Description of the task -
Word for word, restate the entries that follow.

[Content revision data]
=== Begin Enclosure ===
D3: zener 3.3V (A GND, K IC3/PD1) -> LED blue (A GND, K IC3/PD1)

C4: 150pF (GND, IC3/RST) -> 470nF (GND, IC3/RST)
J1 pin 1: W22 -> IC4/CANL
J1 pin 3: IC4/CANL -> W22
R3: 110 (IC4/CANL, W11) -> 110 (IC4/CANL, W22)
=== End Enclosure ===
Task solution -
D3: zener 3.3V (A GND, K IC3/PD1) -> LED blue (A GND, K IC3/PD1)

C4: 150pF (GND, IC3/RST) -> 470nF (GND, IC3/RST)
J1 pin 1: W22 -> IC4/CANL
J1 pin 3: IC4/CANL -> W22
R3: 110 (IC4/CANL, W11) -> 110 (IC4/CANL, W22)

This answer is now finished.